(Change detection outputs)

########################################

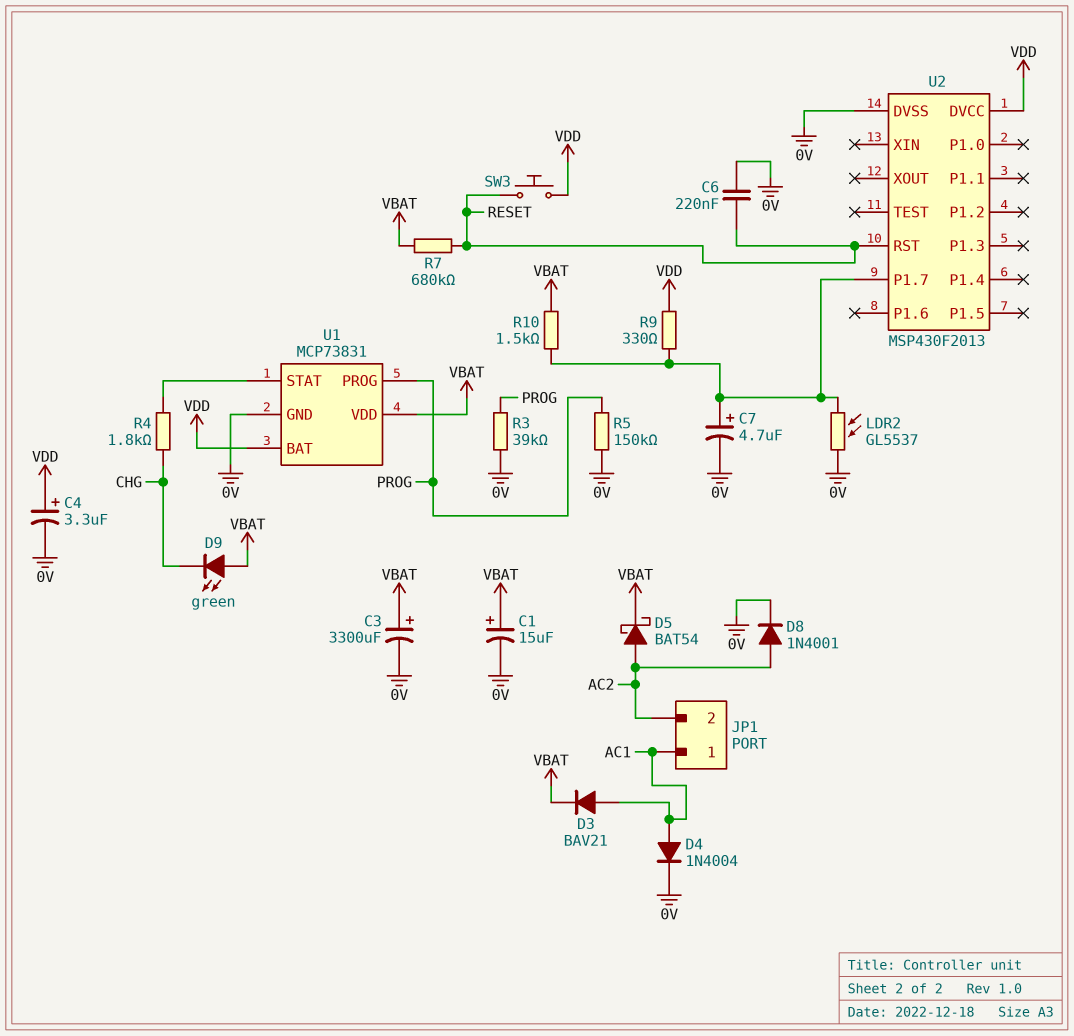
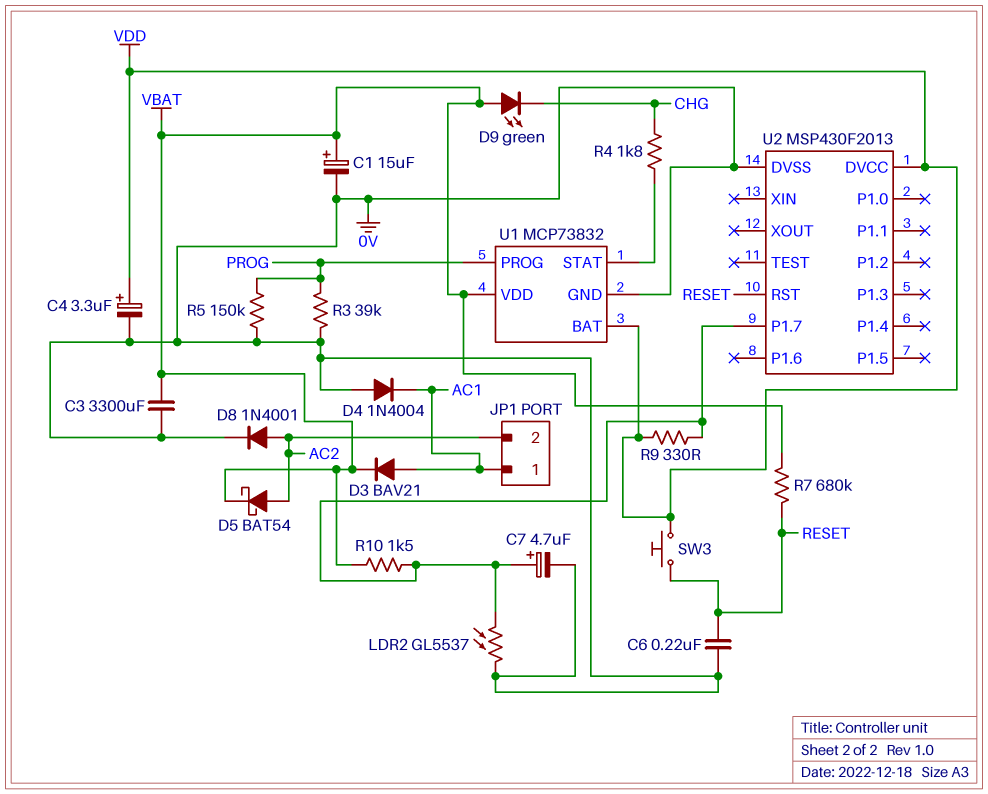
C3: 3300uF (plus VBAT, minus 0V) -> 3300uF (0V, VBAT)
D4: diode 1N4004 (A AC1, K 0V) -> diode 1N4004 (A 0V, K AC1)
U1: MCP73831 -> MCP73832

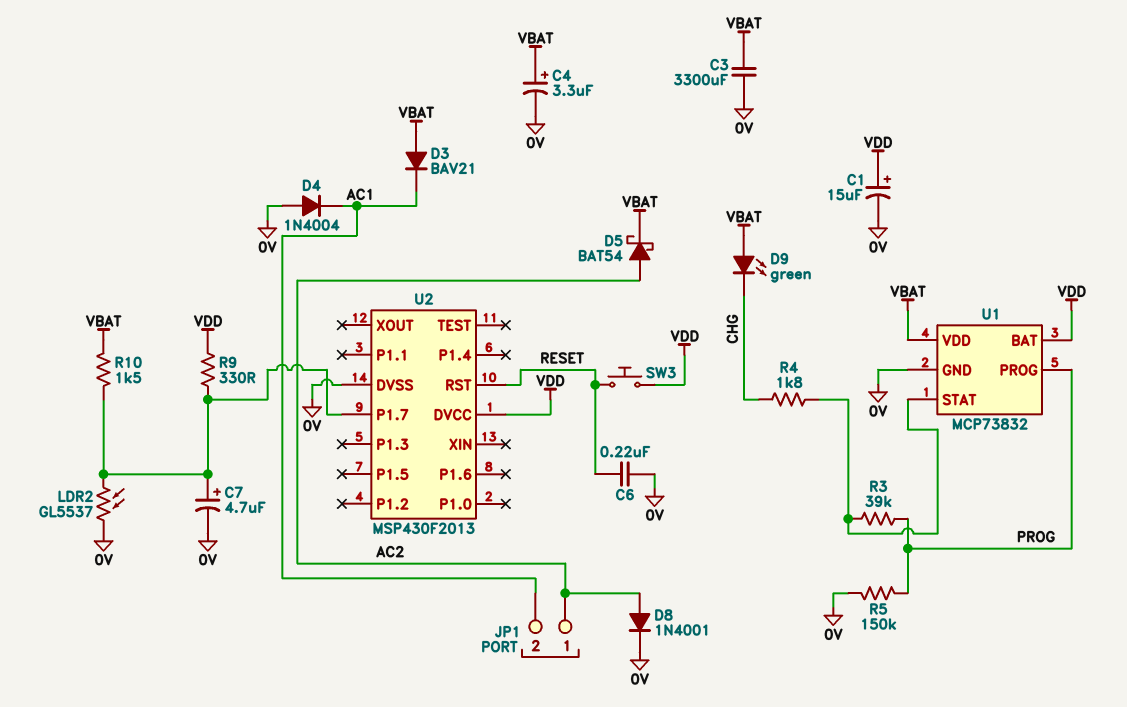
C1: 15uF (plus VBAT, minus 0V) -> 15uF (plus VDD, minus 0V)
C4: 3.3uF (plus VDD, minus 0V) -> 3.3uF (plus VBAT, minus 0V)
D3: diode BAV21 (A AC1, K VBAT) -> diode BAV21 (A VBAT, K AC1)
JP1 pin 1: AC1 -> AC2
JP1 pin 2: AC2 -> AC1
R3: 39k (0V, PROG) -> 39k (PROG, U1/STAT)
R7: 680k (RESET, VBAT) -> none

########################################

ASSIGNED TASK | Where a picture appears in the data, omit it; restate the rest word for word.

RESULT FOR THIS TASK |
C3: 3300uF (plus VBAT, minus 0V) -> 3300uF (0V, VBAT)
D4: diode 1N4004 (A AC1, K 0V) -> diode 1N4004 (A 0V, K AC1)
U1: MCP73831 -> MCP73832

C1: 15uF (plus VBAT, minus 0V) -> 15uF (plus VDD, minus 0V)
C4: 3.3uF (plus VDD, minus 0V) -> 3.3uF (plus VBAT, minus 0V)
D3: diode BAV21 (A AC1, K VBAT) -> diode BAV21 (A VBAT, K AC1)
JP1 pin 1: AC1 -> AC2
JP1 pin 2: AC2 -> AC1
R3: 39k (0V, PROG) -> 39k (PROG, U1/STAT)
R7: 680k (RESET, VBAT) -> none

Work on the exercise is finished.